WHAT YOU NEED TO DO:
Type out the listing again, exactly, with every line included.

PROVIDED MATERIAL:
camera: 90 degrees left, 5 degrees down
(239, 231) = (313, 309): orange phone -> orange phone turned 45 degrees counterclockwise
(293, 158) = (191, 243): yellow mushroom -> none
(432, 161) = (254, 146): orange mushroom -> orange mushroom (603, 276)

TASK RESULT:
camera: 90 degrees left, 5 degrees down
(239, 231) = (313, 309): orange phone -> orange phone turned 45 degrees counterclockwise
(293, 158) = (191, 243): yellow mushroom -> none
(432, 161) = (254, 146): orange mushroom -> orange mushroom (603, 276)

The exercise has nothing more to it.